#### What to work on:
From the line containing "C7: 15nF (GND, VCTRL) -> 330pF (GND, VCTRL)" down to the line containing "D2: LED (A GND, K" in the records below, reproduce every line exactly, ends included, and omit all others.

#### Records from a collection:
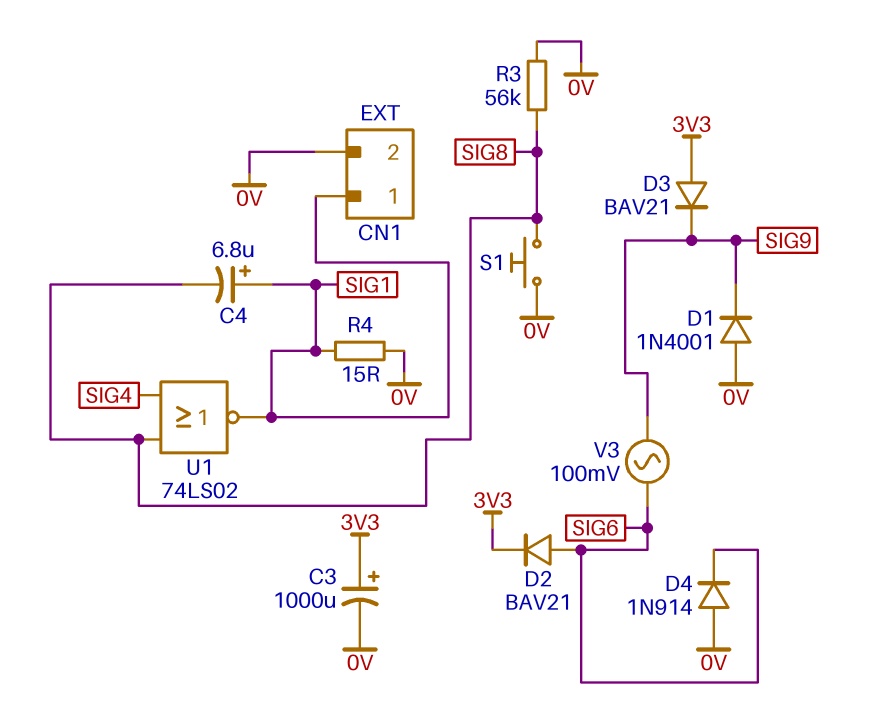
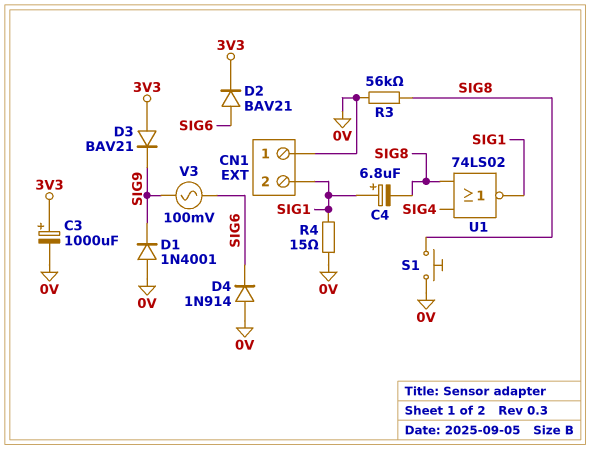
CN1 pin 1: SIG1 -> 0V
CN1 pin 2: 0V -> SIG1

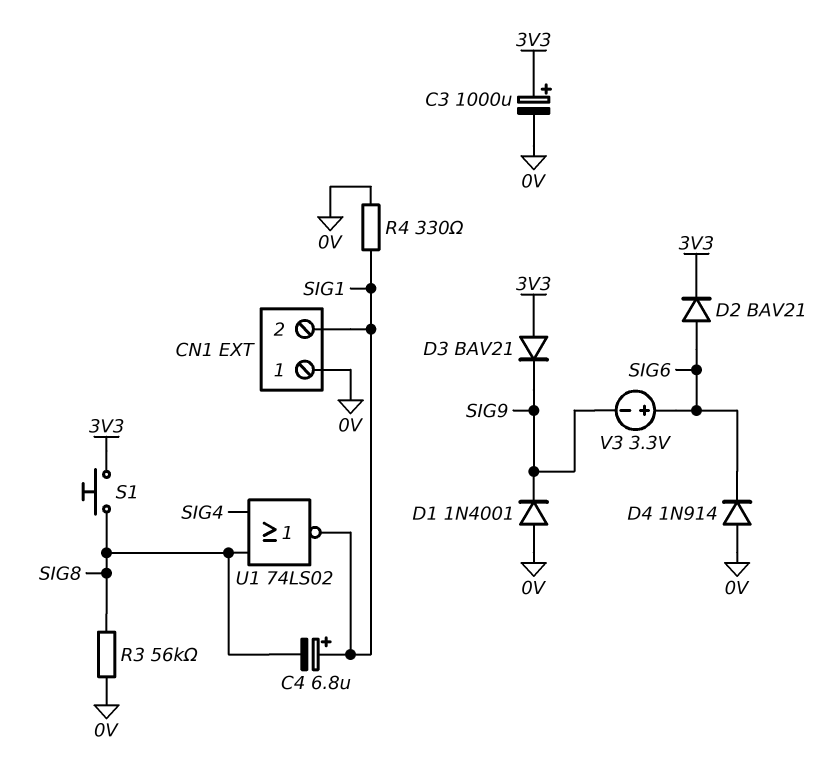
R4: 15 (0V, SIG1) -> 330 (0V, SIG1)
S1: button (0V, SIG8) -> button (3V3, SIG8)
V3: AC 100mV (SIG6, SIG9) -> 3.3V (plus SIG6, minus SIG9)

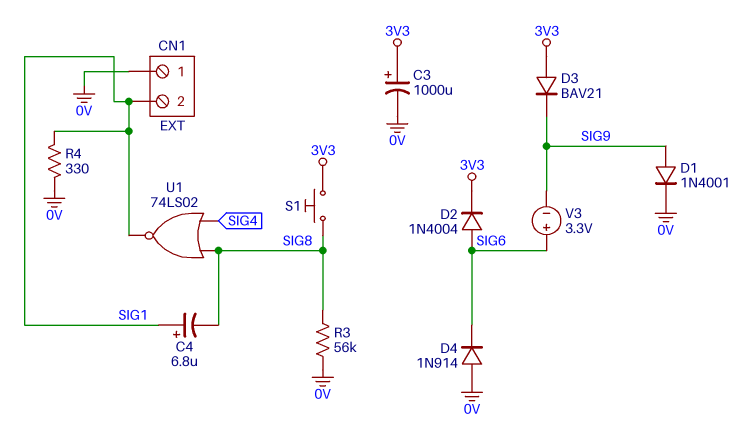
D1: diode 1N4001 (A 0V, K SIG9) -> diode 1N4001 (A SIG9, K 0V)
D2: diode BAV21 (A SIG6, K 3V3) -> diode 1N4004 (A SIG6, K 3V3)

---

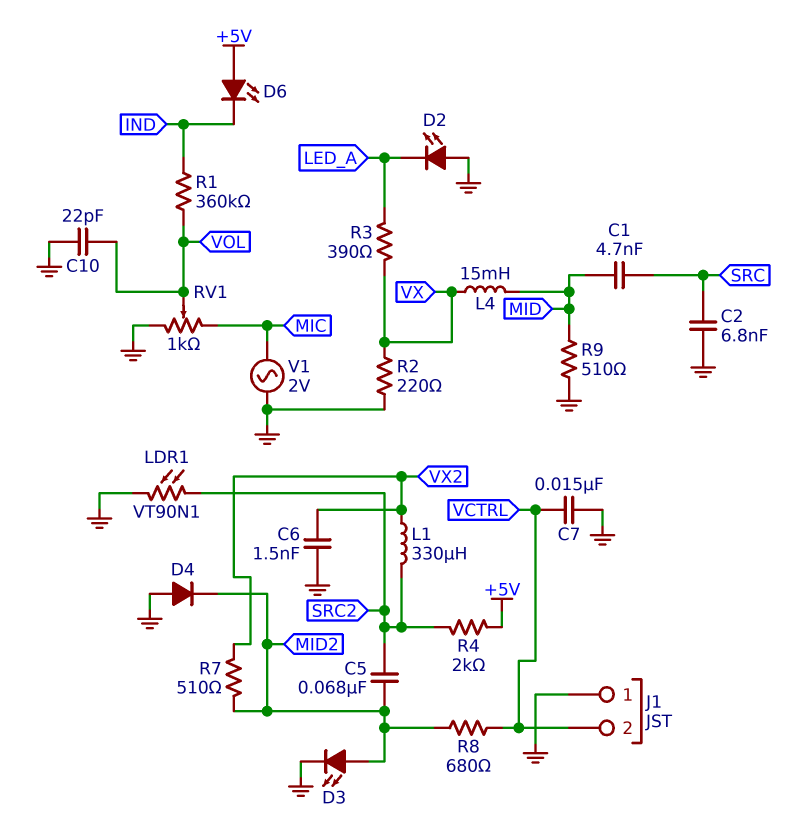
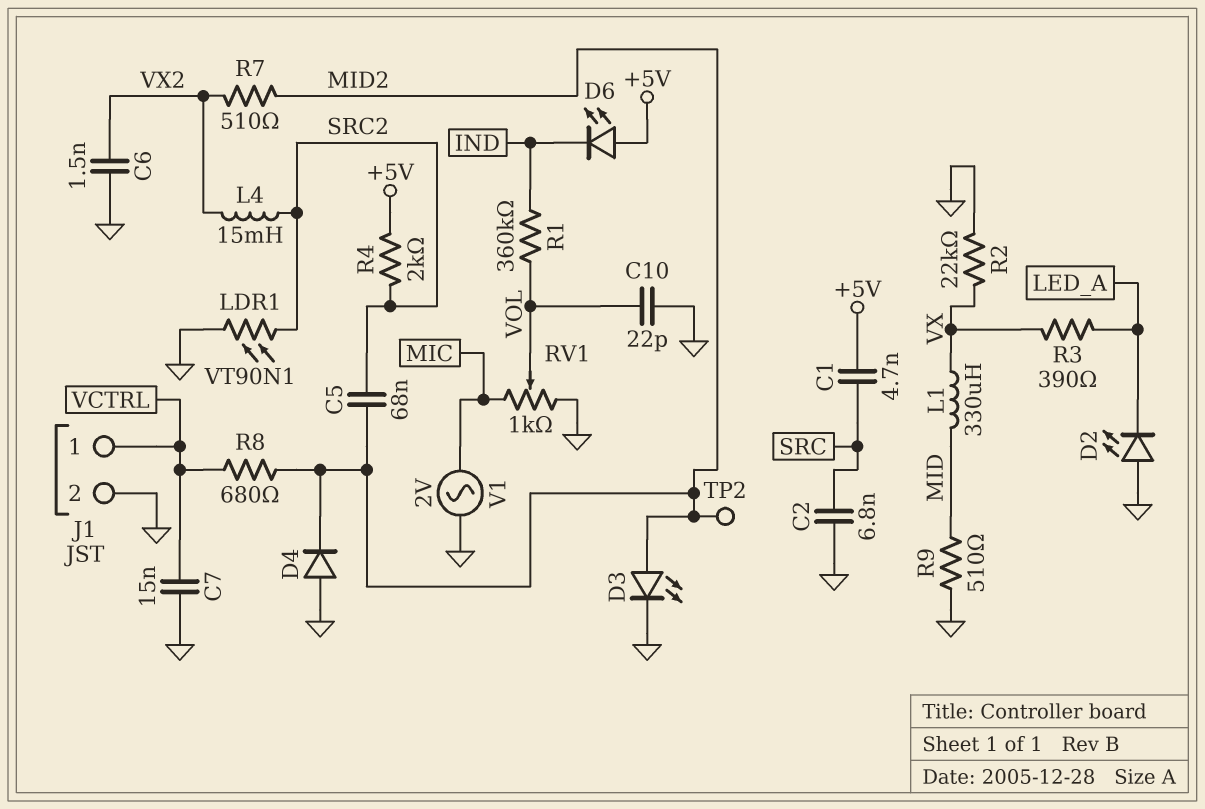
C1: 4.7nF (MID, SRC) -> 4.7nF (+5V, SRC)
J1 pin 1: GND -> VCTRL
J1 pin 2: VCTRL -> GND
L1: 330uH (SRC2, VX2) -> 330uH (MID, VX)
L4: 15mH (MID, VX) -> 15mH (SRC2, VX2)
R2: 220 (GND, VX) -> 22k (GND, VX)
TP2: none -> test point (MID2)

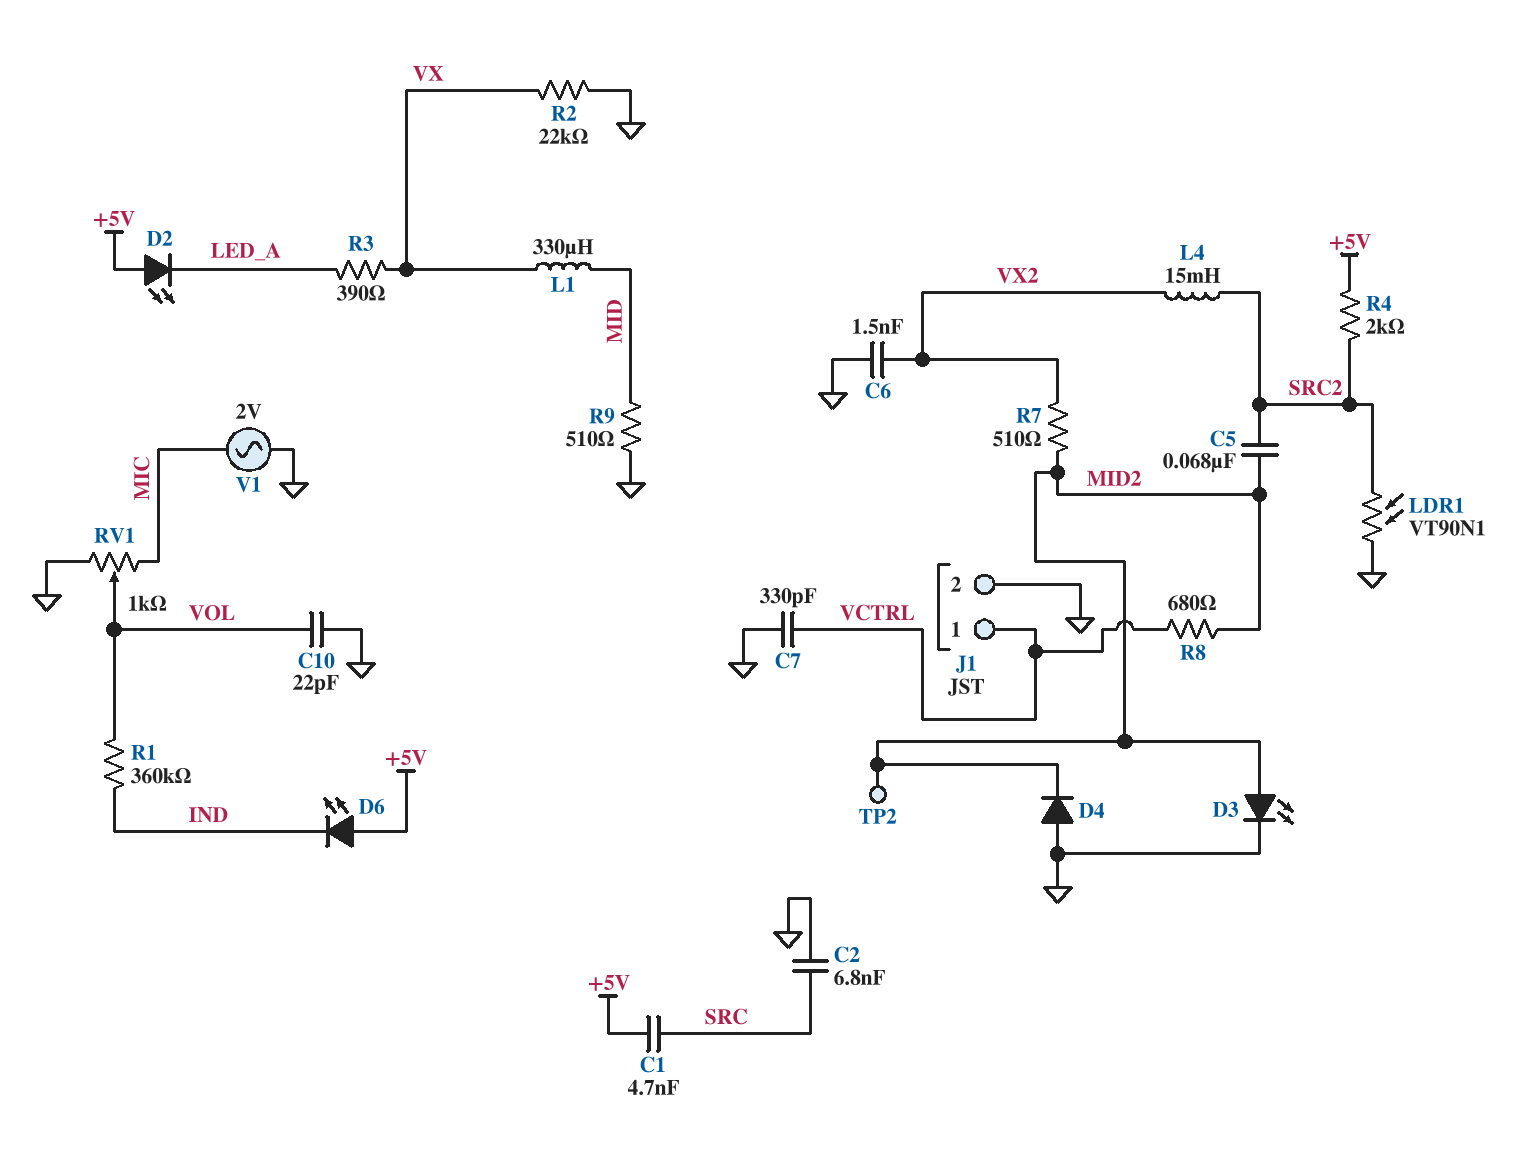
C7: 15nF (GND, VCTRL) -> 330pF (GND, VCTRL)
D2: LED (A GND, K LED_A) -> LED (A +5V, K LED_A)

---

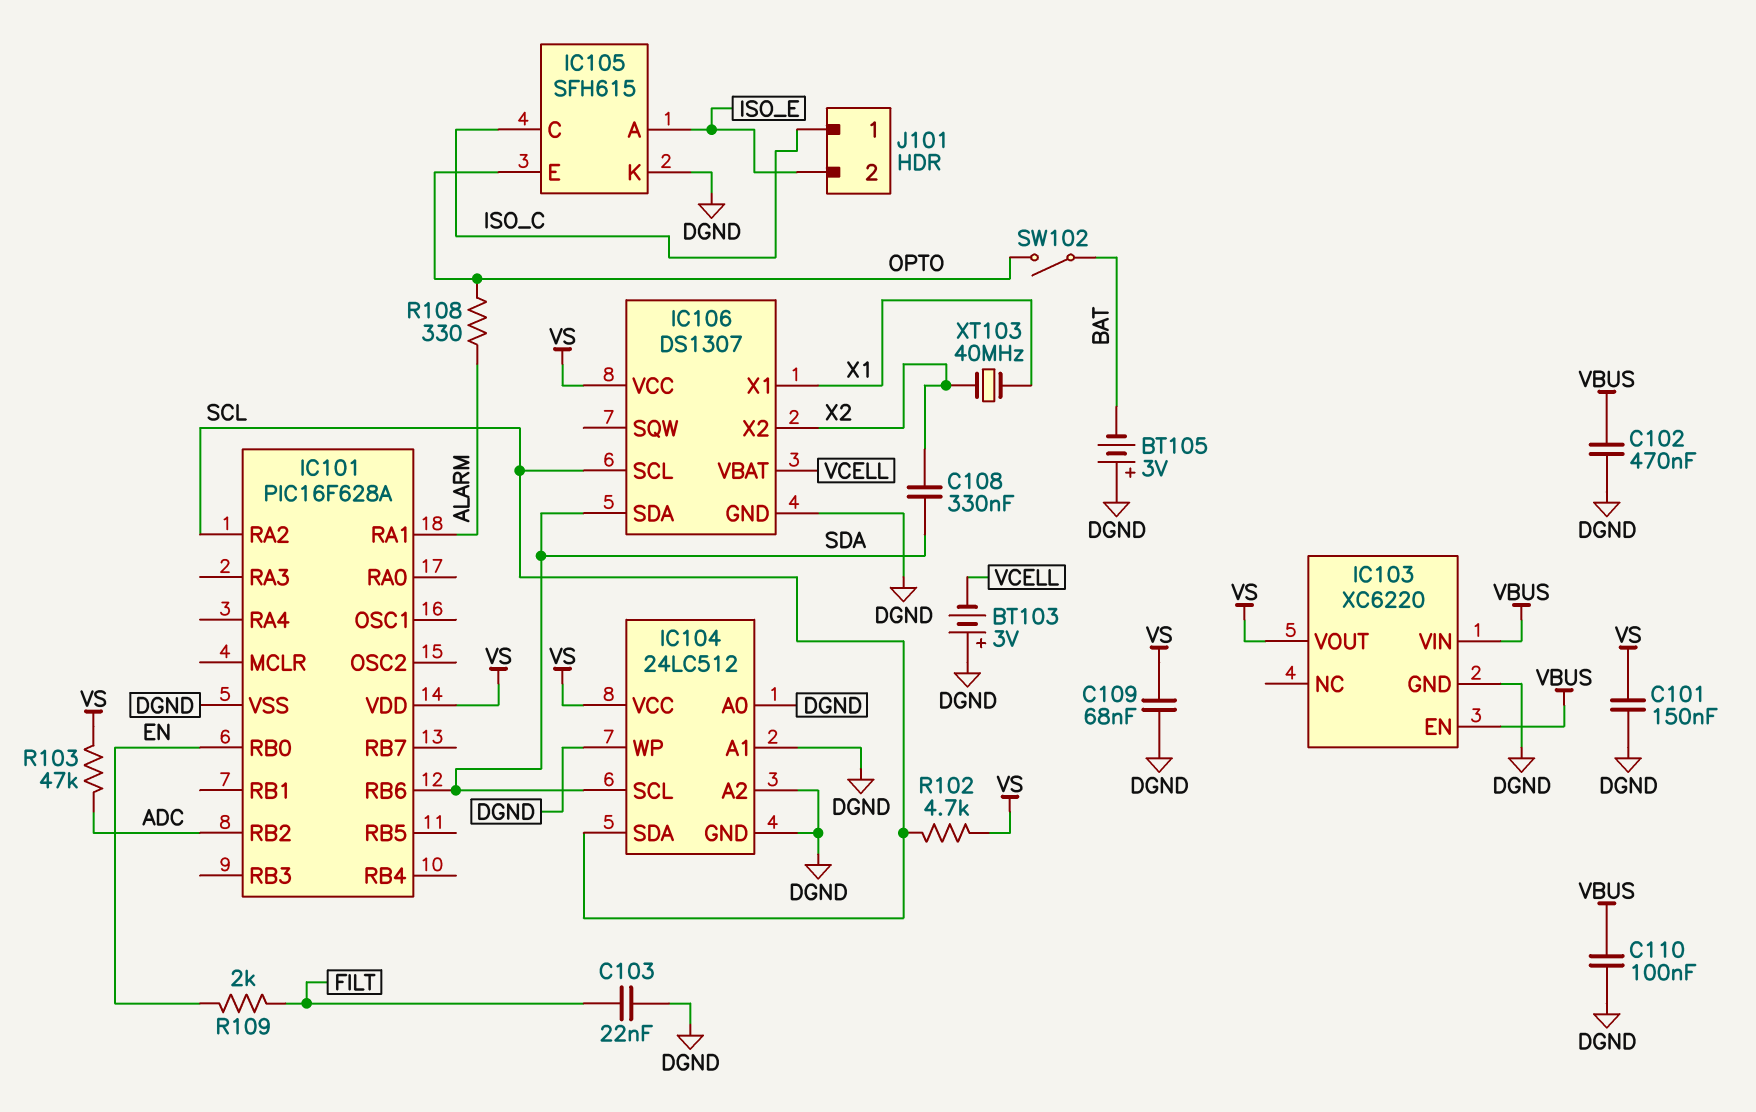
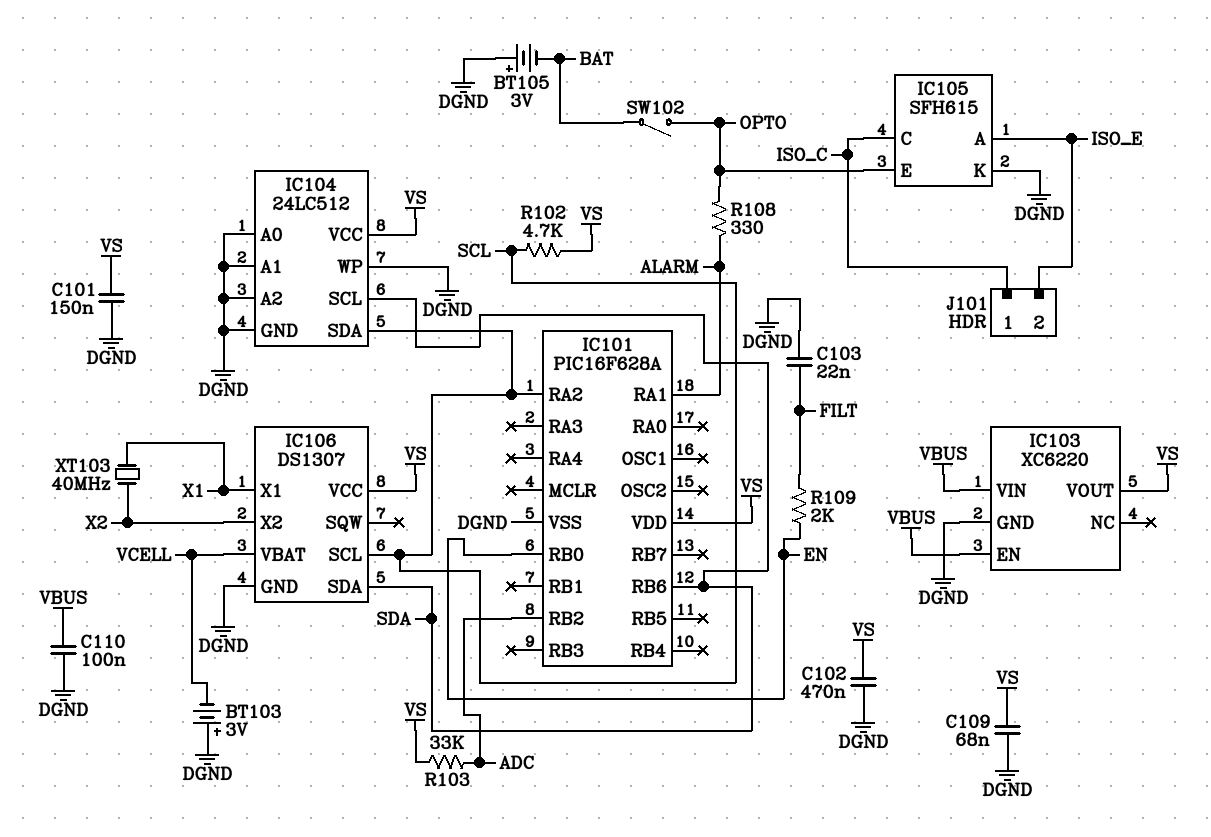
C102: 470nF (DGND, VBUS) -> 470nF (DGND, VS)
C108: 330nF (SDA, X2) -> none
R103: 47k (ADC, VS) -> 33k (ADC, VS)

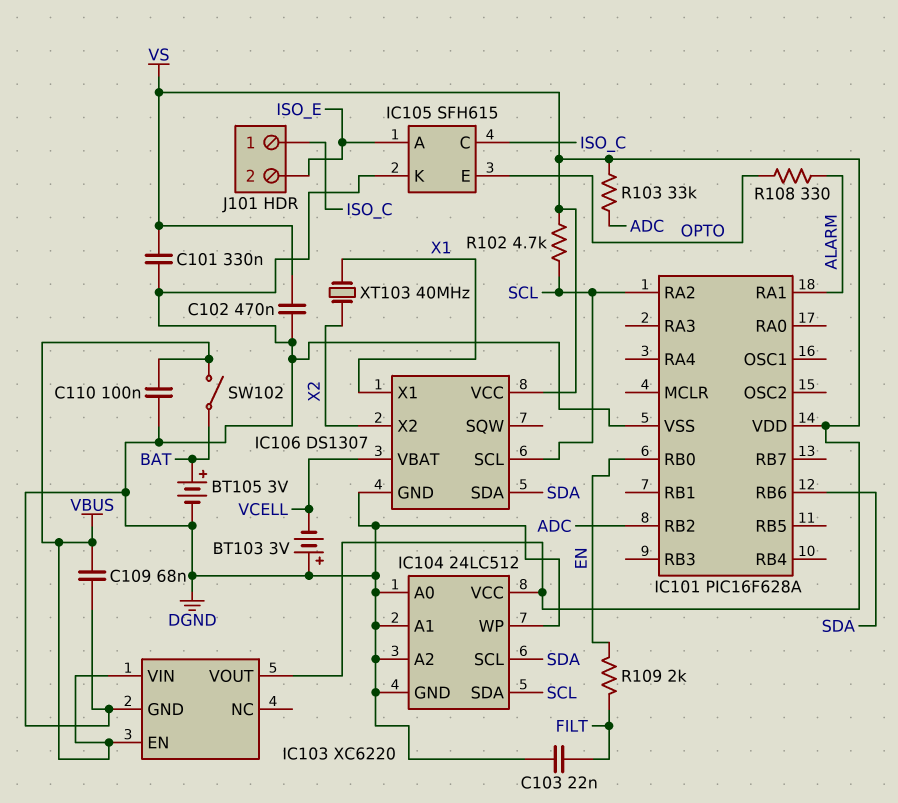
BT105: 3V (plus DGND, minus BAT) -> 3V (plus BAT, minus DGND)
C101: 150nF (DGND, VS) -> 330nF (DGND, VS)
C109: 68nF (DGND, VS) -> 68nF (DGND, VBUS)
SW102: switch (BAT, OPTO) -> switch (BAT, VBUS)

#### Output for this exercise:
C7: 15nF (GND, VCTRL) -> 330pF (GND, VCTRL)
D2: LED (A GND, K LED_A) -> LED (A +5V, K LED_A)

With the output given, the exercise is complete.